Starting at the line that contains "white house: 1 -> 0", write out every line through the end of the records exactly as it stands, and leave out all pictures.
BEGIN
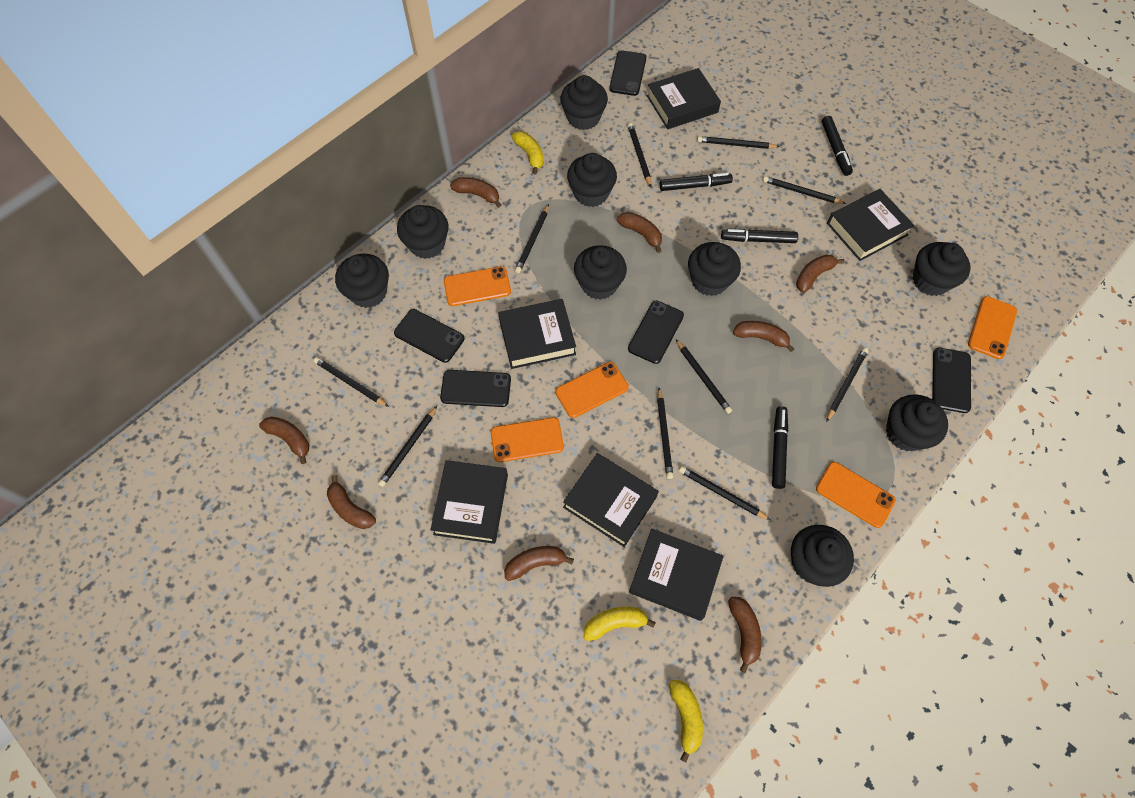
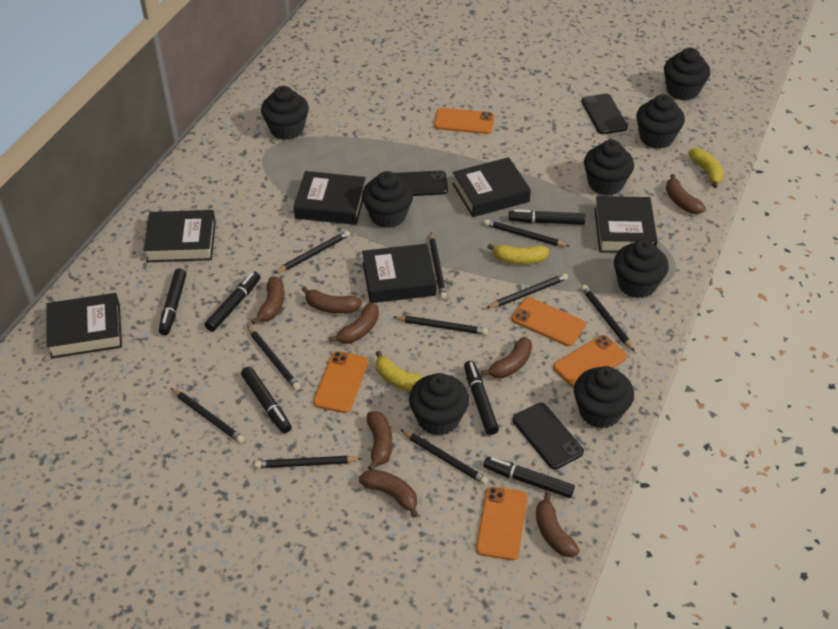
black cupcake: 9 -> 8
black marker: 4 -> 6
black phone: 5 -> 3

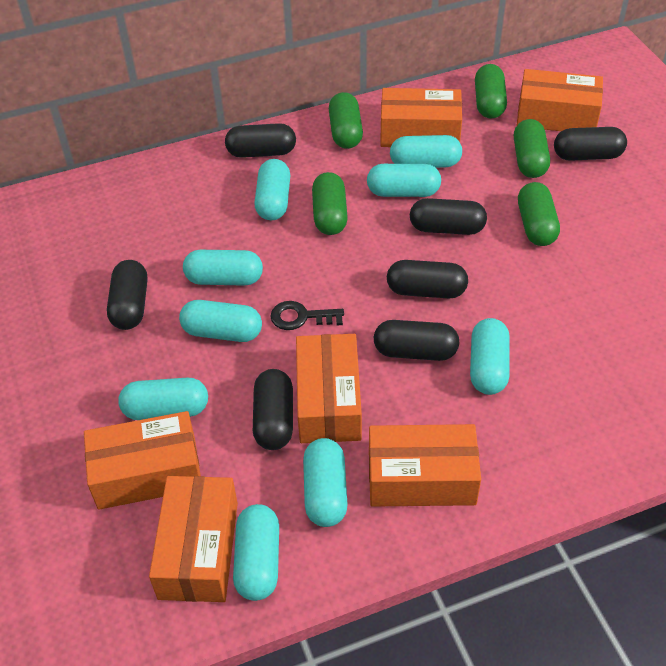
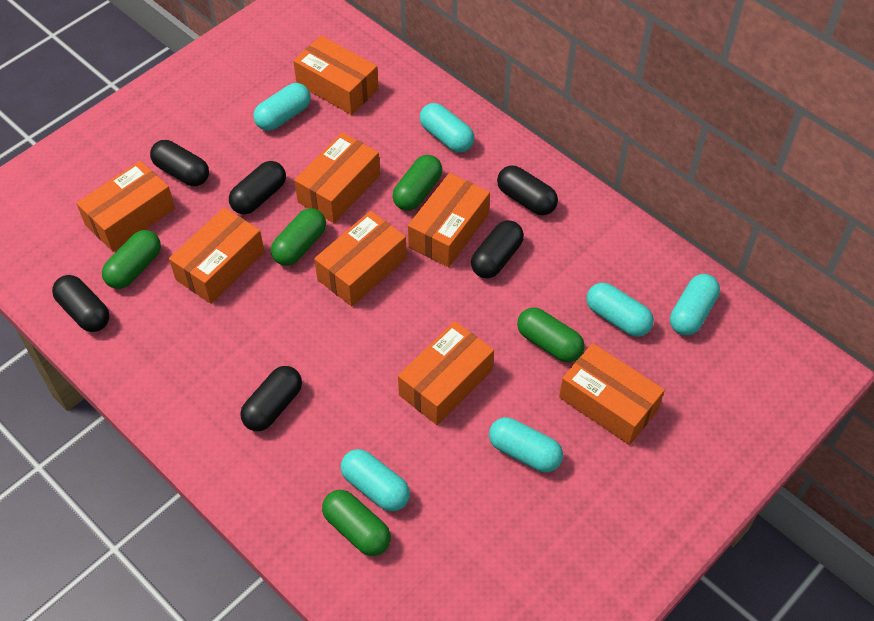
black capsule: 7 -> 6
black key: 1 -> 0
orange box: 6 -> 8
turquoise capsule: 9 -> 6

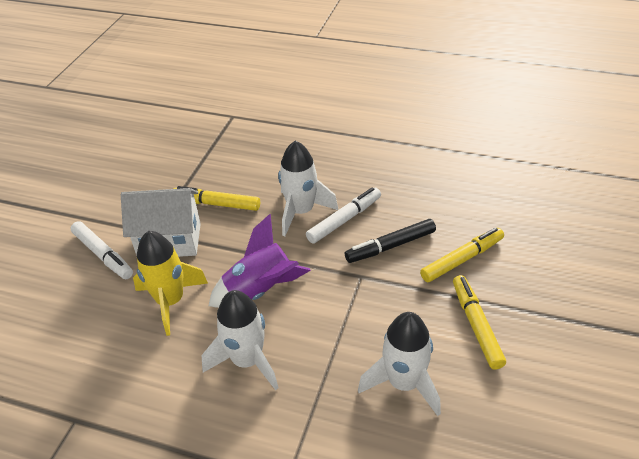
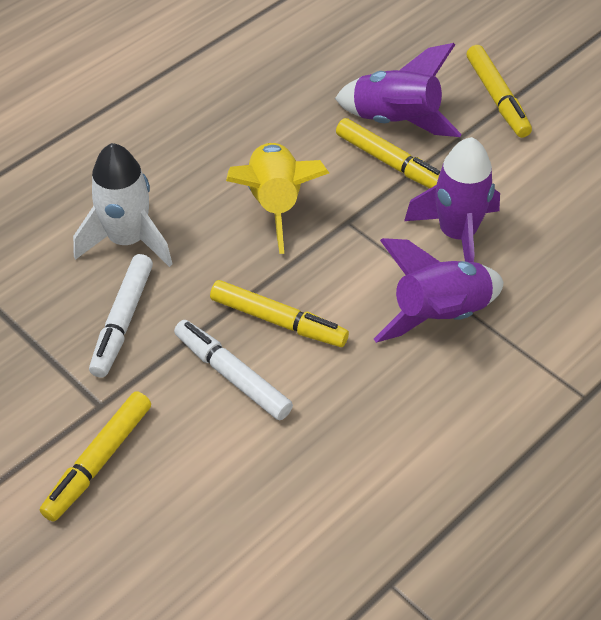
black marker: 1 -> 0
purple rocket: 1 -> 3
white house: 1 -> 0
white rocket: 3 -> 1
yellow marker: 3 -> 4

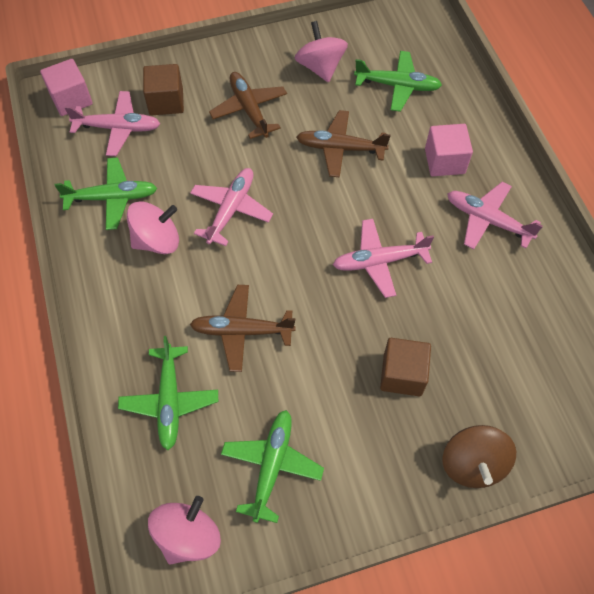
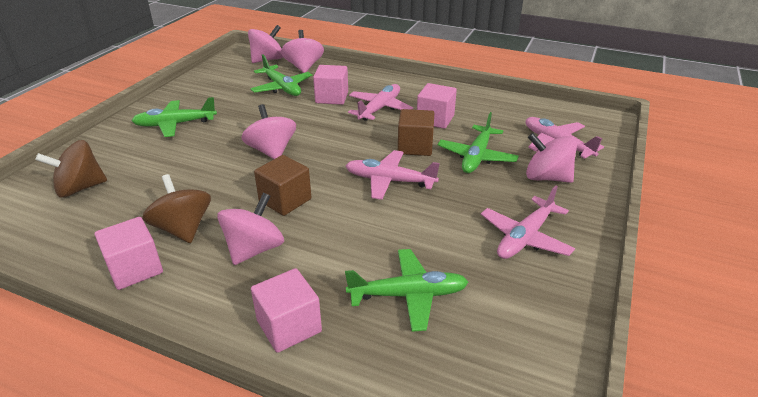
brown plane: 3 -> 0
brown spinning top: 1 -> 2
pink cube: 2 -> 4
pink spinning top: 3 -> 5

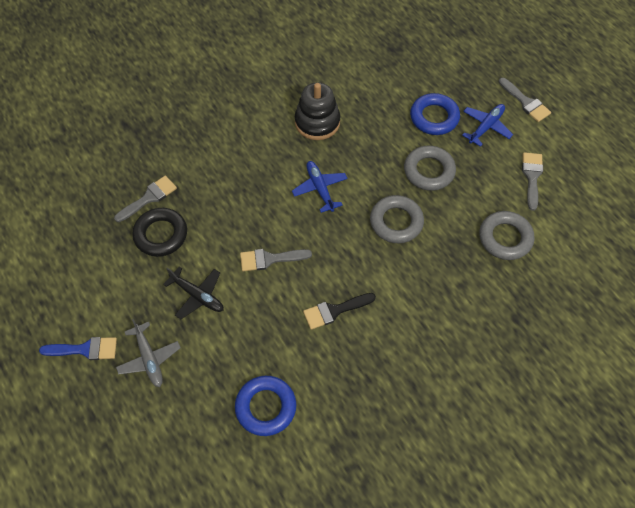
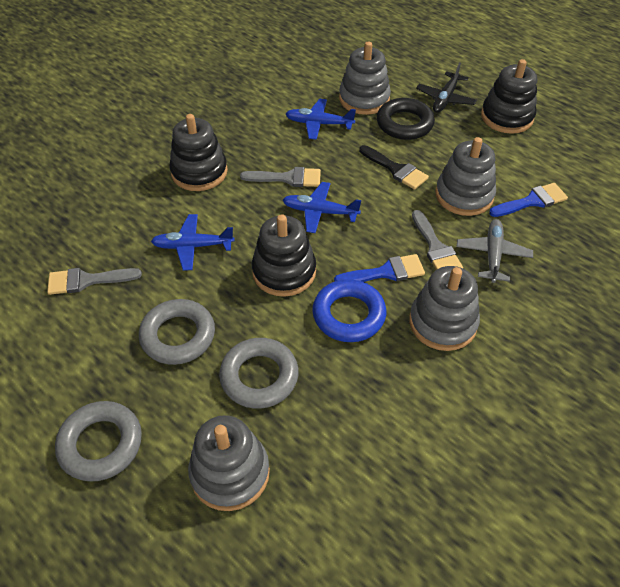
black stacking toy: 1 -> 3
blue brush: 1 -> 2
blue plane: 2 -> 3
blue ring: 2 -> 1
grey brush: 4 -> 3
grey stacking toy: 0 -> 4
END
→ **Solution to this problem**:
white house: 1 -> 0
white rocket: 3 -> 1
yellow marker: 3 -> 4

brown plane: 3 -> 0
brown spinning top: 1 -> 2
pink cube: 2 -> 4
pink spinning top: 3 -> 5

black stacking toy: 1 -> 3
blue brush: 1 -> 2
blue plane: 2 -> 3
blue ring: 2 -> 1
grey brush: 4 -> 3
grey stacking toy: 0 -> 4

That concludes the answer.